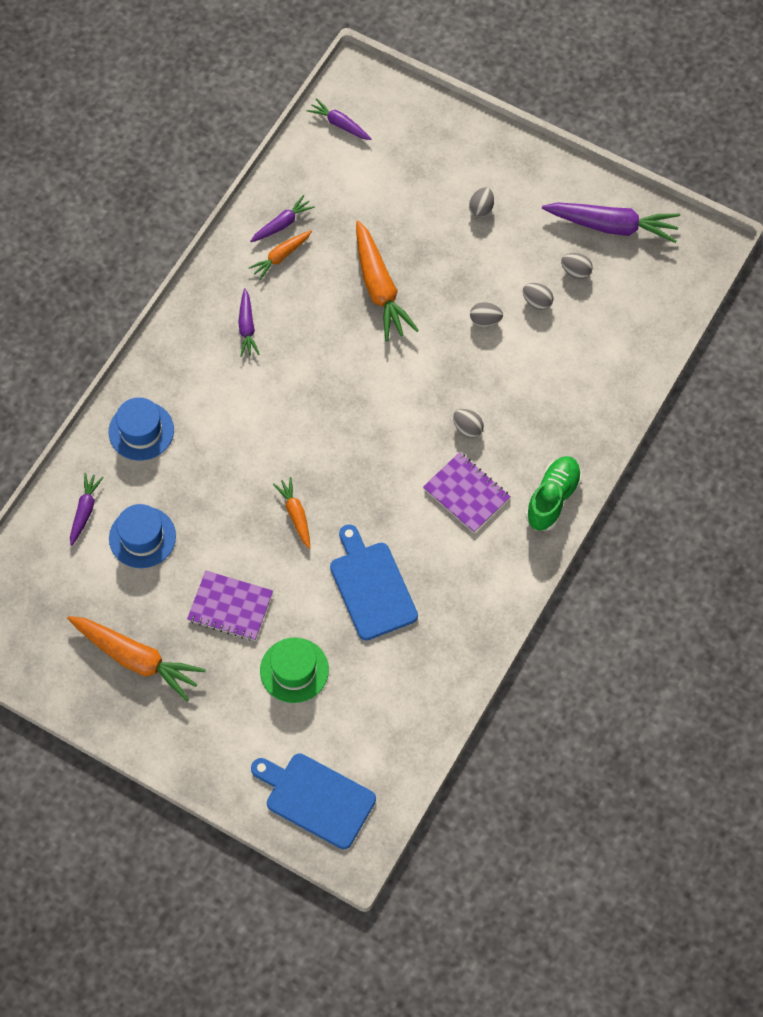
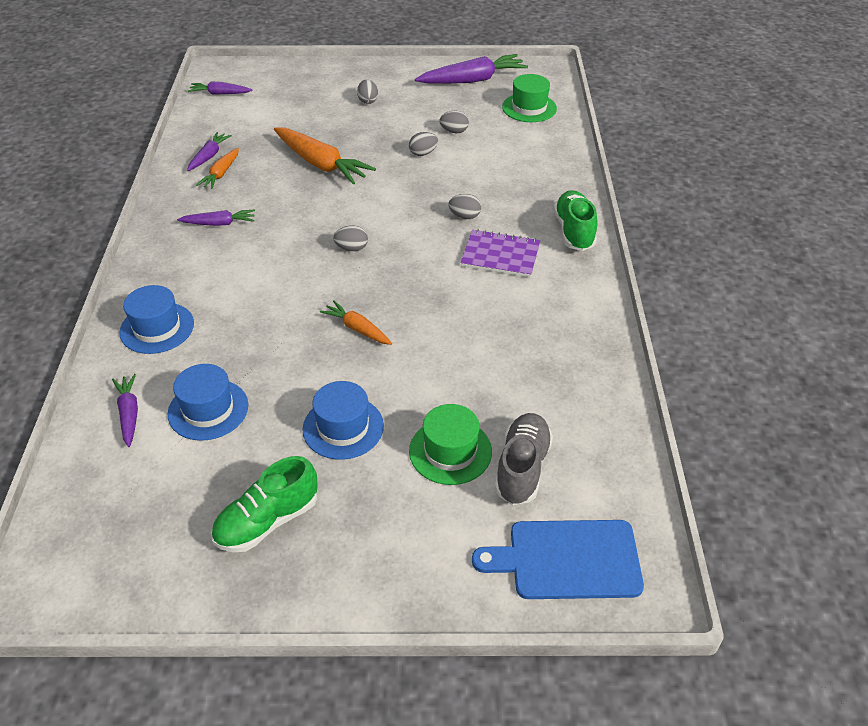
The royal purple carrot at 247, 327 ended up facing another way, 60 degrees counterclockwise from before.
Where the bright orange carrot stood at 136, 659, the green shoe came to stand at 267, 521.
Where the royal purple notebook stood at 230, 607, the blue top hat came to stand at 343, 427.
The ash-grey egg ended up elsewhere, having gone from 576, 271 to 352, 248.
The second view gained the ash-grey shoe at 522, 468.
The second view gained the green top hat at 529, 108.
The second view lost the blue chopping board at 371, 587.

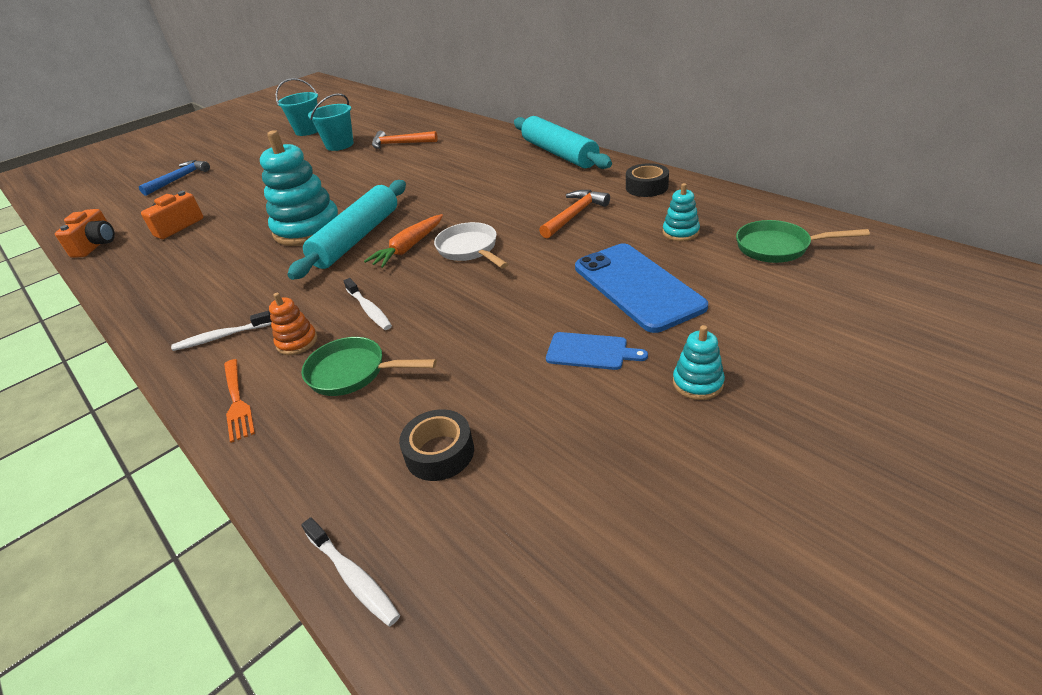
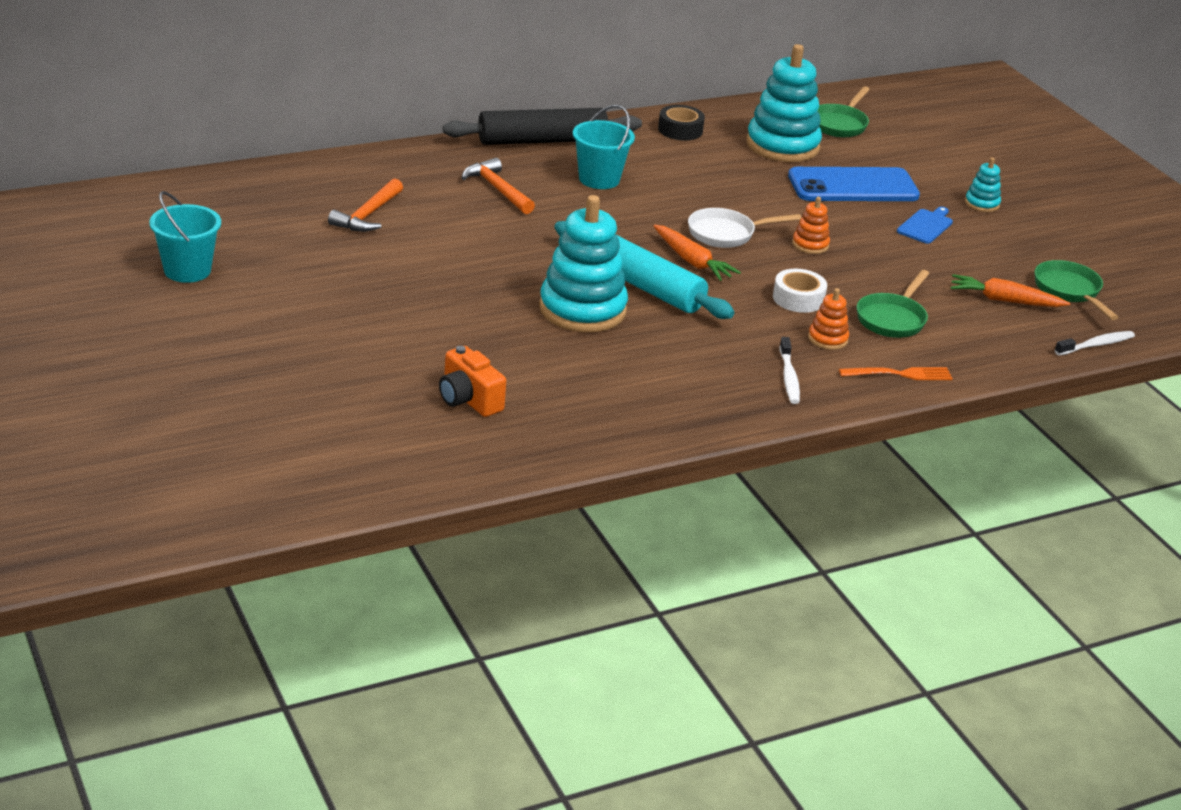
What was the teal dough roller at 559, 153 turned into the ebony dough roller at 542, 140.
The bright orange carpenter's hammer ended up elsewhere, having gone from 574, 215 to 497, 189.
The teal sand bucket ended up elsewhere, having gone from 339, 145 to 599, 179.
The size of the teal ring stacker at 680, 232 changed by a factor of 2.19.
Where the snow-white toothbrush stood at 369, 310, the snow-white tape came to stand at 798, 298.
The second view gained the bright orange ring stacker at 810, 245.
Where the ebony tape stood at 439, 452, the bright orange carrot came to stand at 1004, 300.
The second view gained the green pan at 1069, 291.
The second view lost the bright orange photo camera at 96, 245.
The second view lost the blue carpenter's hammer at 179, 179.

********************

Repeat the material above exactly. Leave every picture out of it.

The royal purple carrot at 247, 327 ended up facing another way, 60 degrees counterclockwise from before.
Where the bright orange carrot stood at 136, 659, the green shoe came to stand at 267, 521.
Where the royal purple notebook stood at 230, 607, the blue top hat came to stand at 343, 427.
The ash-grey egg ended up elsewhere, having gone from 576, 271 to 352, 248.
The second view gained the ash-grey shoe at 522, 468.
The second view gained the green top hat at 529, 108.
The second view lost the blue chopping board at 371, 587.

What was the teal dough roller at 559, 153 turned into the ebony dough roller at 542, 140.
The bright orange carpenter's hammer ended up elsewhere, having gone from 574, 215 to 497, 189.
The teal sand bucket ended up elsewhere, having gone from 339, 145 to 599, 179.
The size of the teal ring stacker at 680, 232 changed by a factor of 2.19.
Where the snow-white toothbrush stood at 369, 310, the snow-white tape came to stand at 798, 298.
The second view gained the bright orange ring stacker at 810, 245.
Where the ebony tape stood at 439, 452, the bright orange carrot came to stand at 1004, 300.
The second view gained the green pan at 1069, 291.
The second view lost the bright orange photo camera at 96, 245.
The second view lost the blue carpenter's hammer at 179, 179.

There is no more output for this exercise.